▸ **Object state change records**:
____

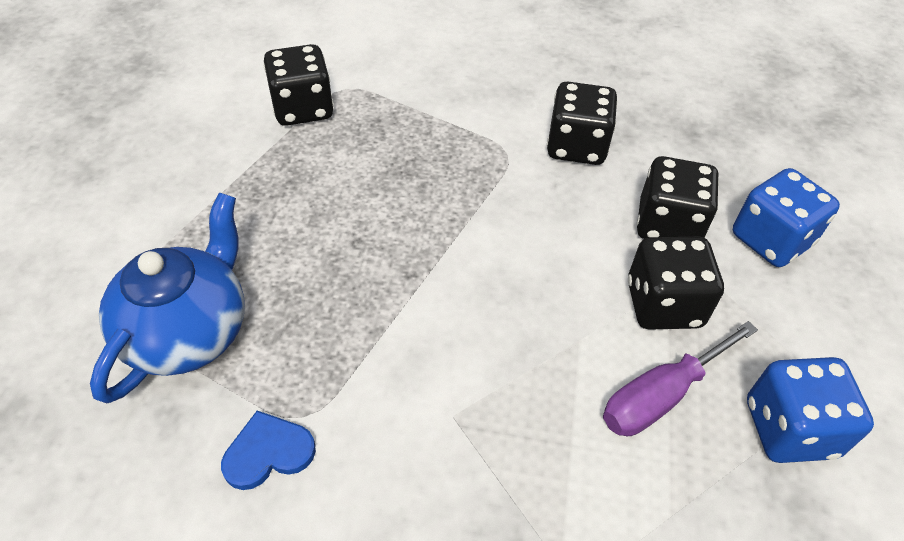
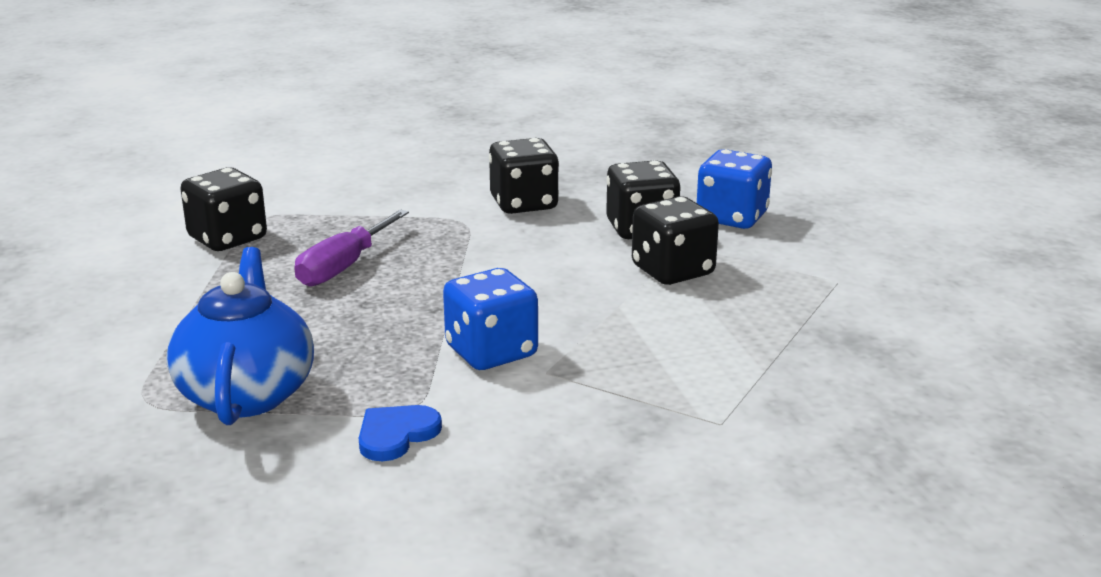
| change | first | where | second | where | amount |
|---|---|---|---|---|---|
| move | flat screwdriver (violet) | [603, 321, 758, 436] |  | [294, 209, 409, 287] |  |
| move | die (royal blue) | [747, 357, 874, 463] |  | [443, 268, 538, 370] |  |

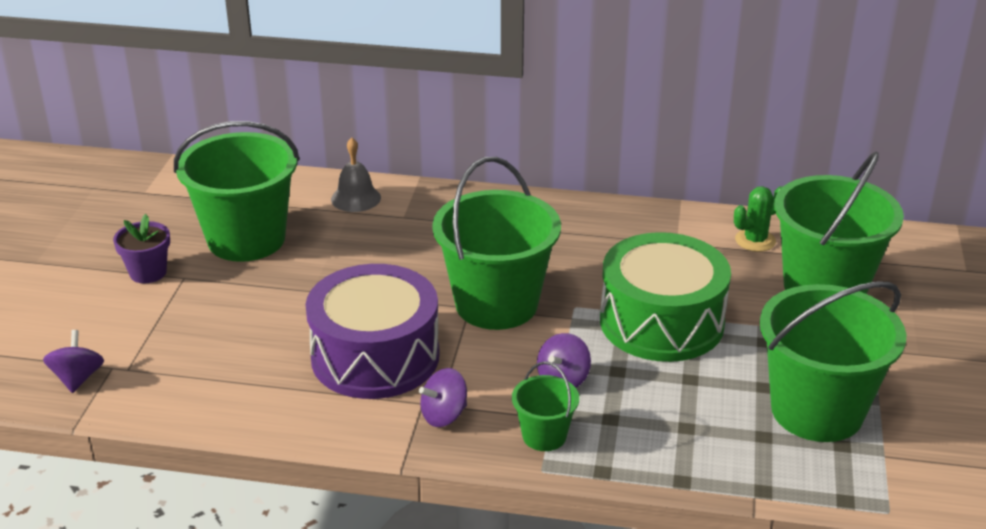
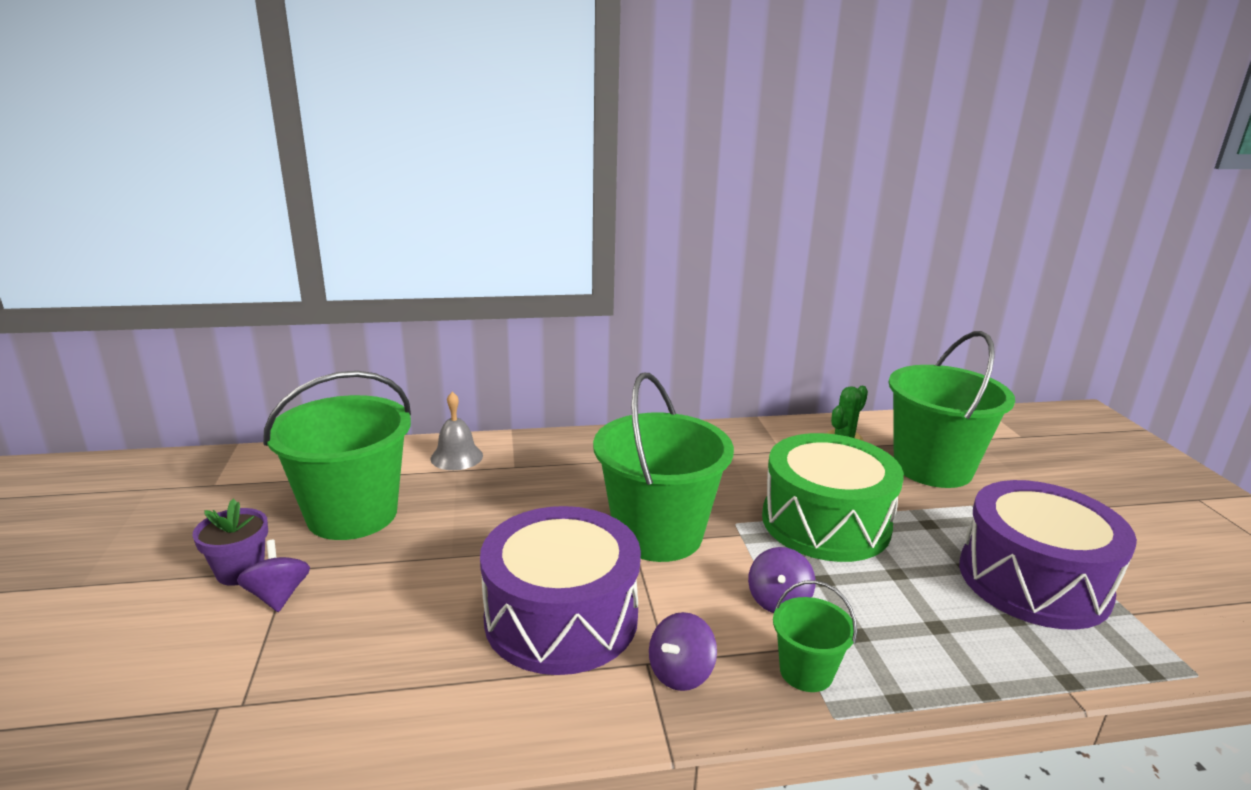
| change | first | where | second | where | amount |
|---|---|---|---|---|---|
| move | whirligig (violet) | [43, 330, 104, 393] |  | [237, 540, 310, 612] |  |
| replace | bucket (leaf-green) | [760, 281, 906, 442] | toy drum (violet) | [959, 480, 1137, 630] |  |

____

▸ **TASK ITEM**: Starting with the first line of the data above and ending with the line containing "move | flat", please restate every line exactly, leaving images out.

▸ **RESULT OF THE EXERCISE**:
| change | first | where | second | where | amount |
|---|---|---|---|---|---|
| move | flat screwdriver (violet) | [603, 321, 758, 436] |  | [294, 209, 409, 287] |  |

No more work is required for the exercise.